> _THE TASK_: Of the entries below, return exactly those lines that fall between the one containing "ENC pin CLK: TX -> D5" and the one containing "TEMP pin OUT: D5 -> A0", the two end lines included.

> _DATA PROVIDED_:
*** Begin section ***

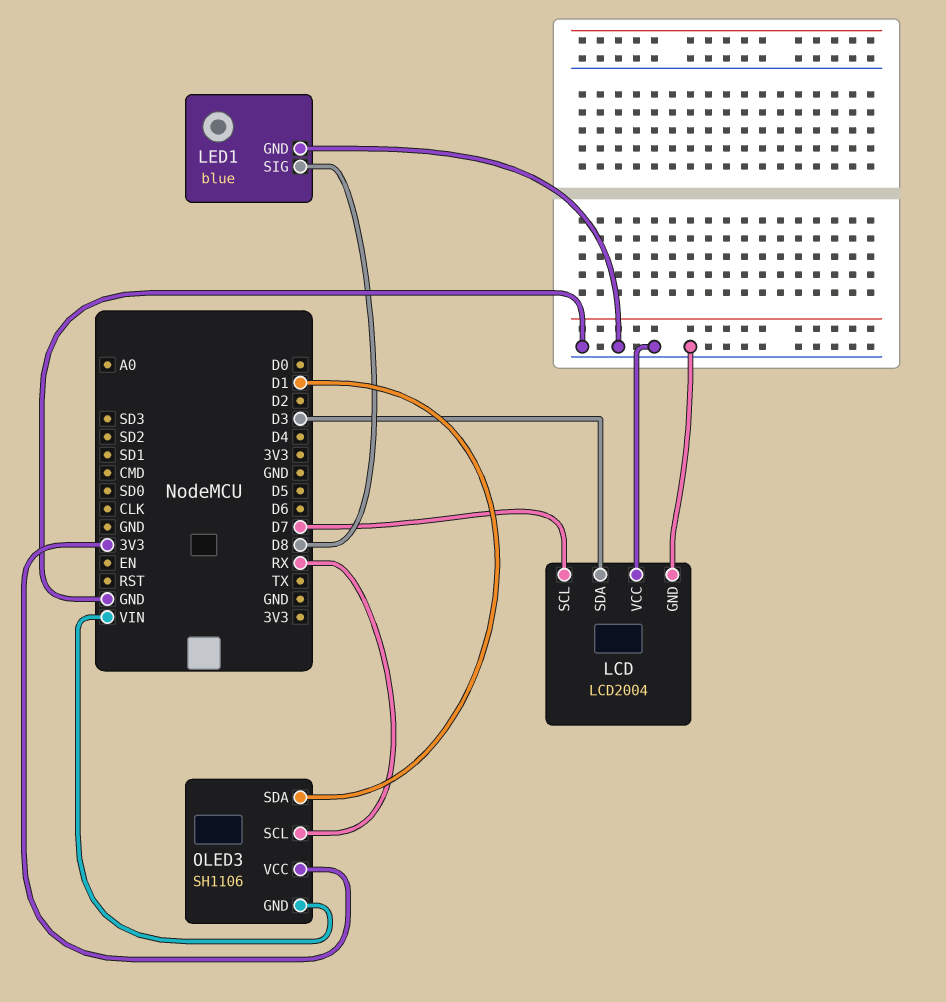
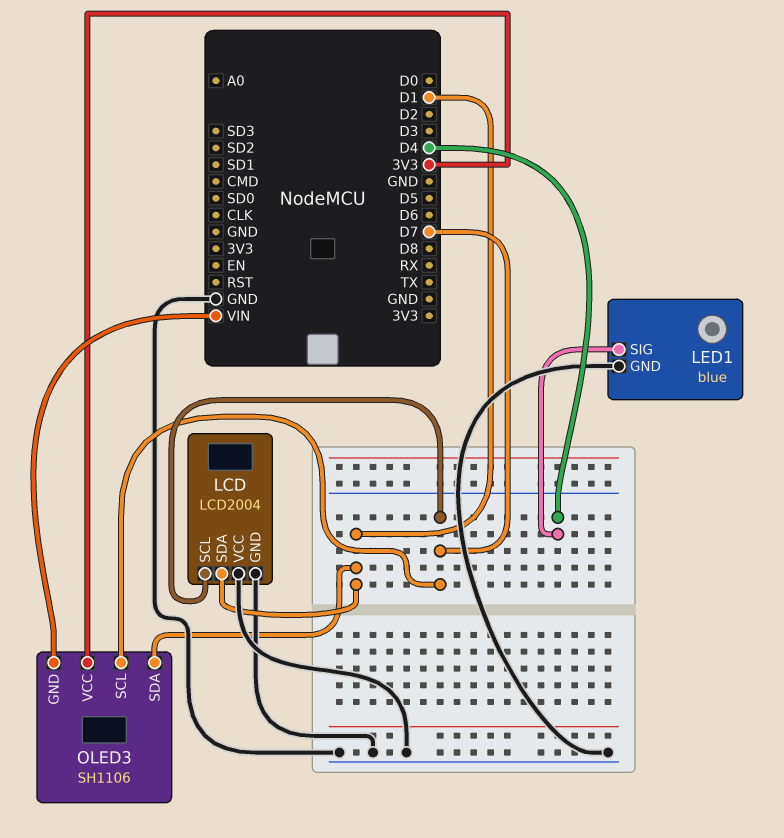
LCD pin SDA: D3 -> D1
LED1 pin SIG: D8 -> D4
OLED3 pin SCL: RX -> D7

*** End section ***
*** Begin section ***

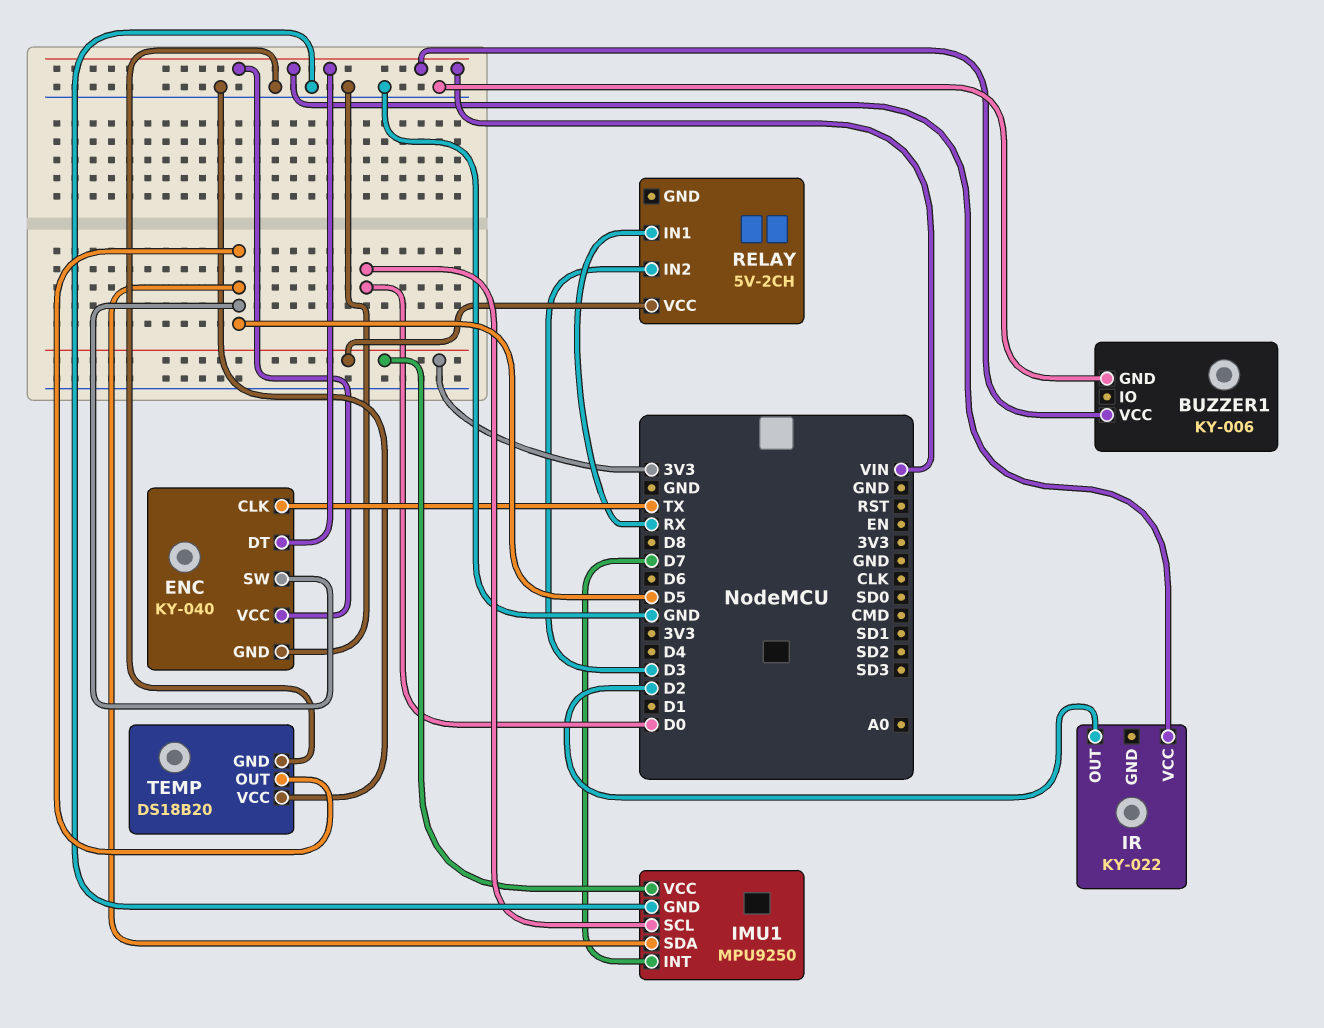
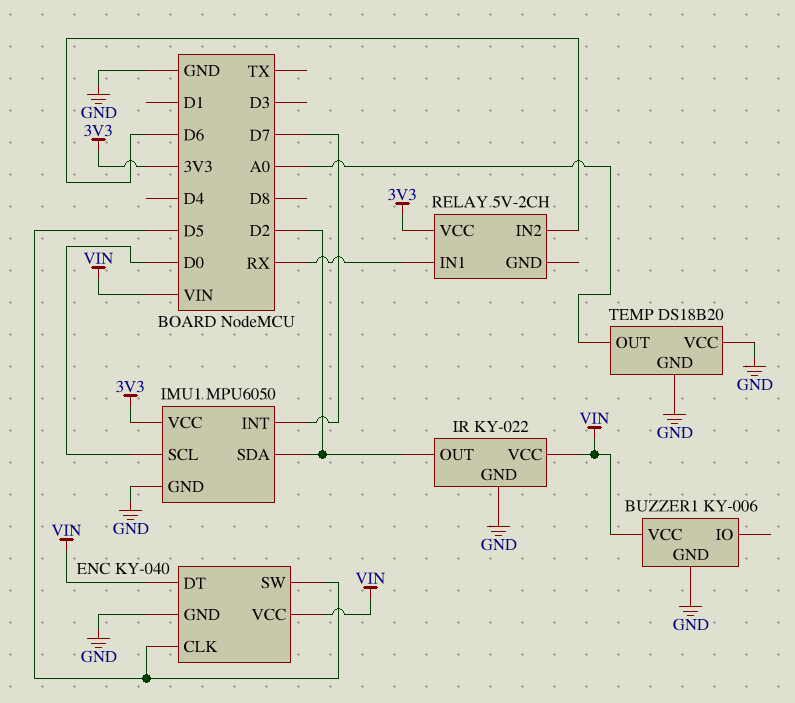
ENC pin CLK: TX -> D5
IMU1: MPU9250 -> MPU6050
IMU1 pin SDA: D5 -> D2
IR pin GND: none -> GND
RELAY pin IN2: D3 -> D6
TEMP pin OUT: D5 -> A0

*** End section ***
*** Begin section ***

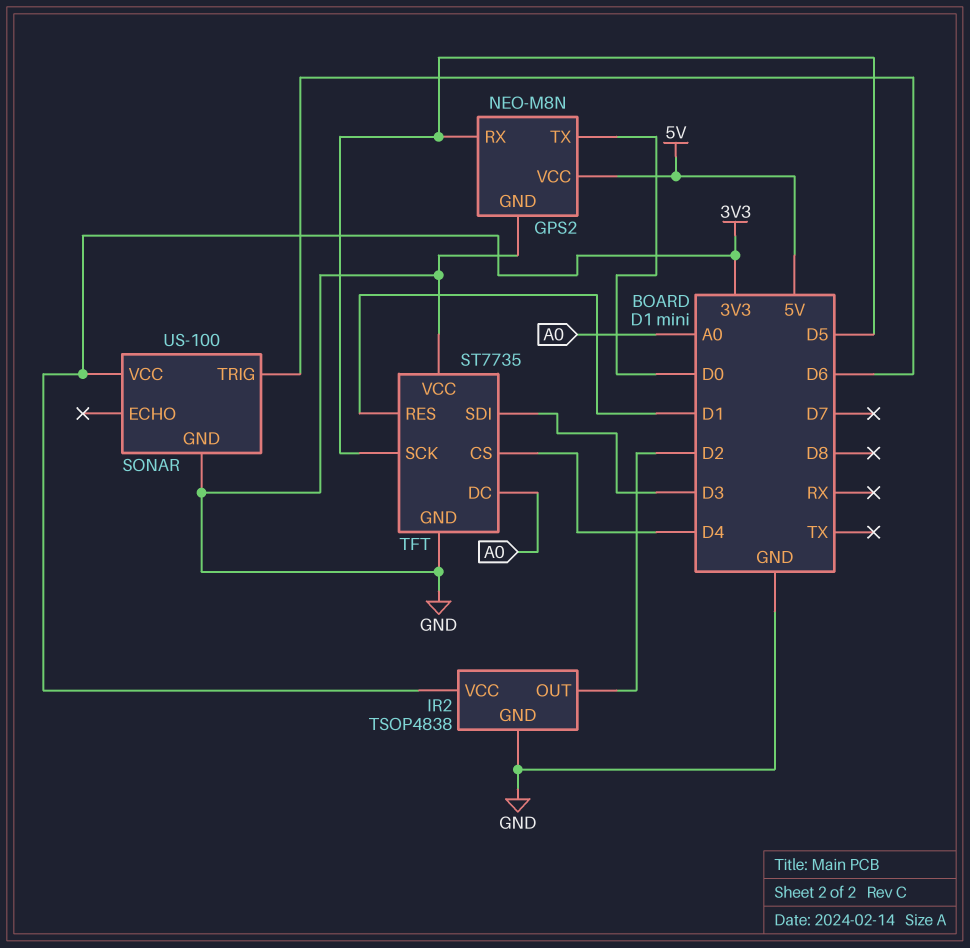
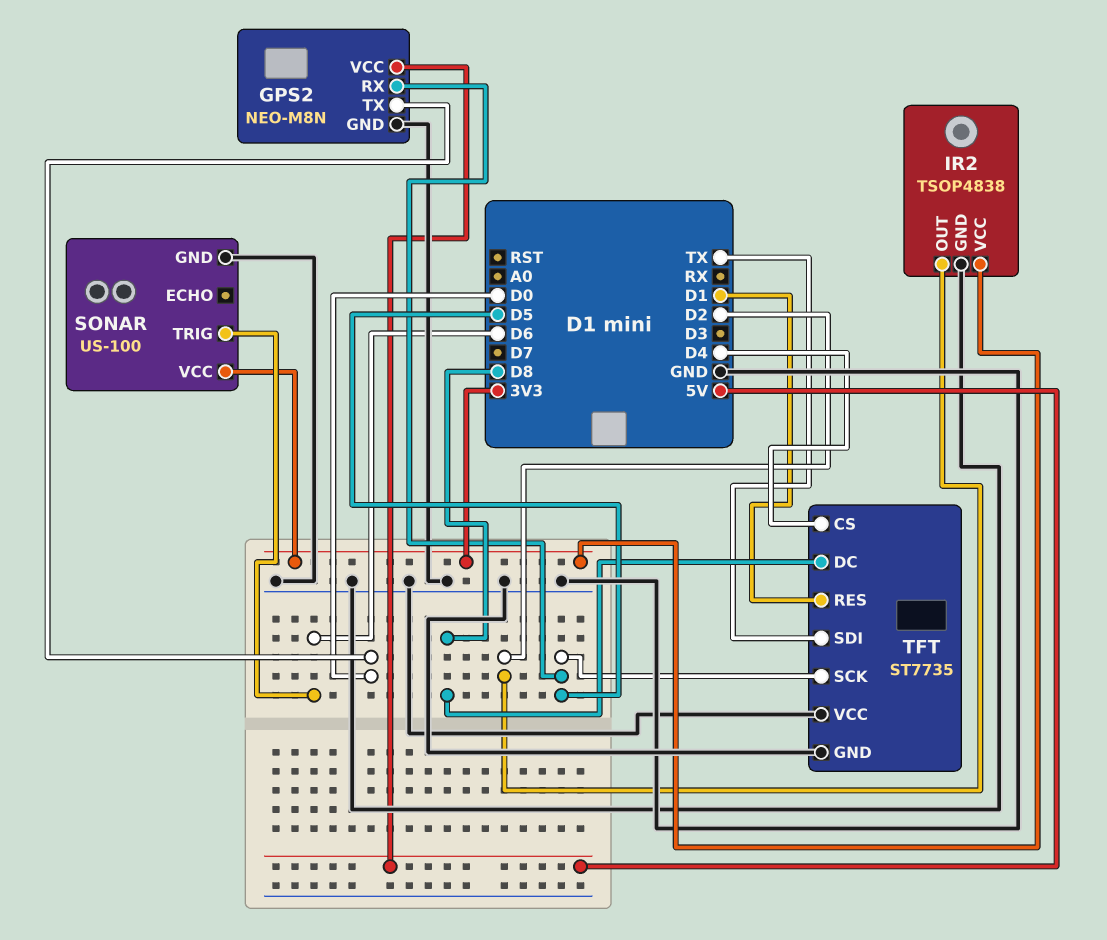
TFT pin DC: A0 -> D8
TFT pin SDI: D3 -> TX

*** End section ***

> _EXPECTED ANSWER_:
ENC pin CLK: TX -> D5
IMU1: MPU9250 -> MPU6050
IMU1 pin SDA: D5 -> D2
IR pin GND: none -> GND
RELAY pin IN2: D3 -> D6
TEMP pin OUT: D5 -> A0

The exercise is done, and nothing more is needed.